══ Source data ══

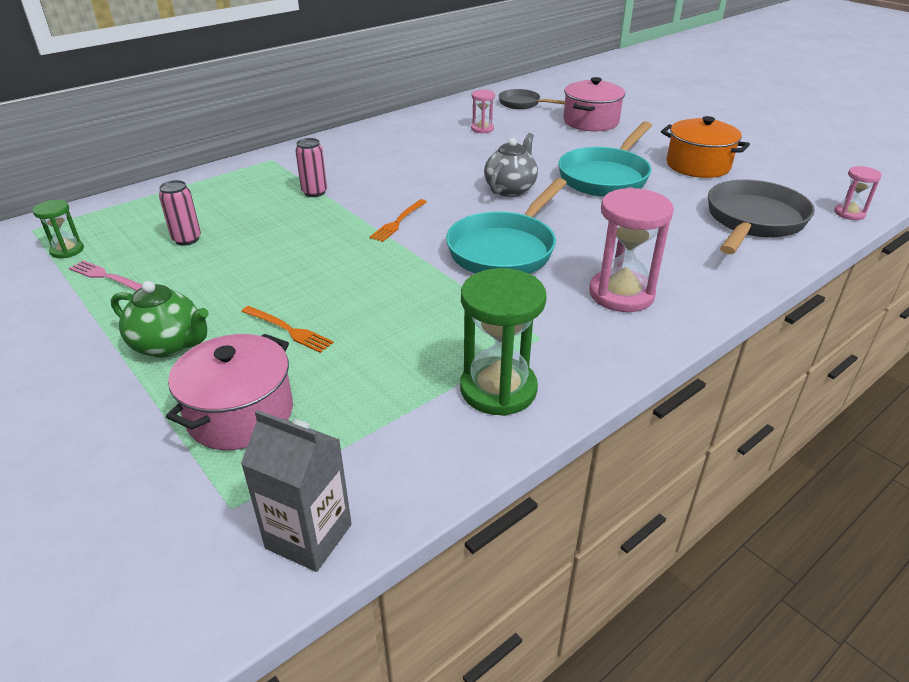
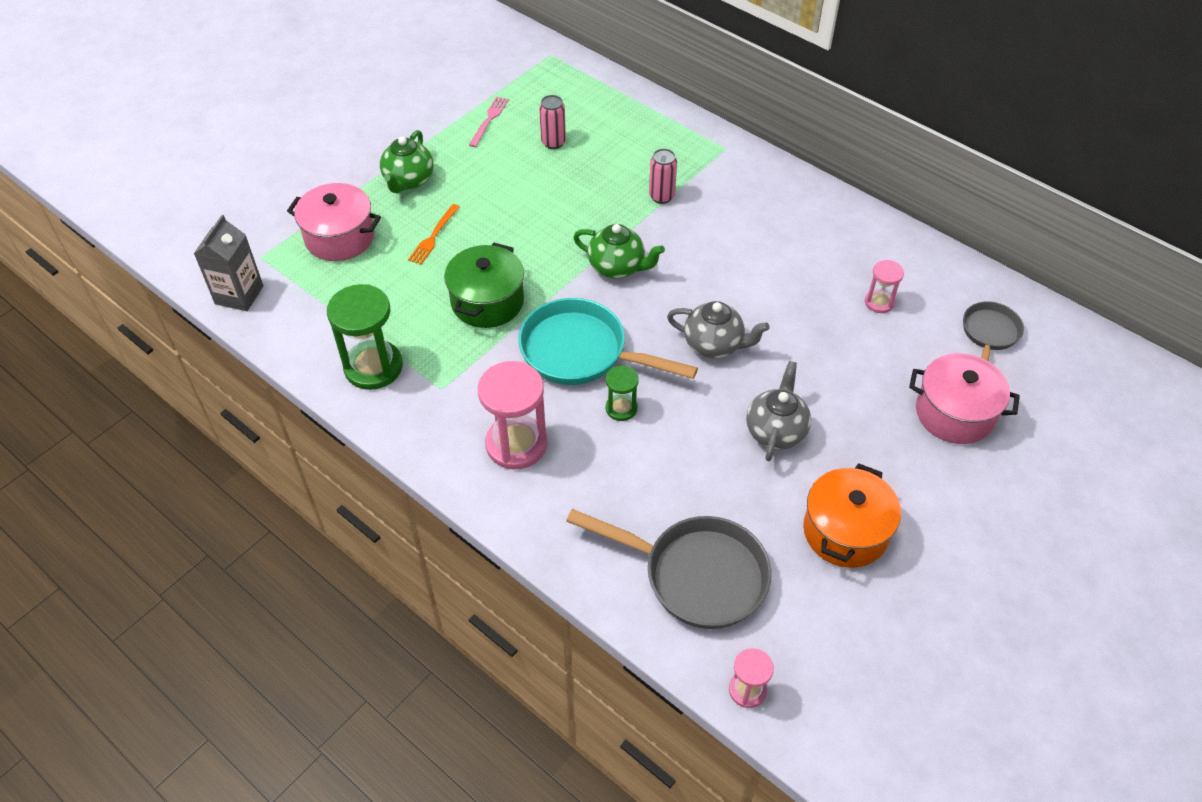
camera: 80 degrees right, 15 degrees up
green hourglass [33,200,84,258] -> green hourglass moved to [606,366,639,421]
orange fork [369,199,427,242] -> green teapot [573,224,665,279]
turquoise pan [558,121,652,197] -> grey teapot [746,361,811,461]
none -> green pot [444,243,524,328]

═══

● About this exercise
In the records above, find each line with the word "green" and copy it.

● Exercise answer
green hourglass [33,200,84,258] -> green hourglass moved to [606,366,639,421]
orange fork [369,199,427,242] -> green teapot [573,224,665,279]
none -> green pot [444,243,524,328]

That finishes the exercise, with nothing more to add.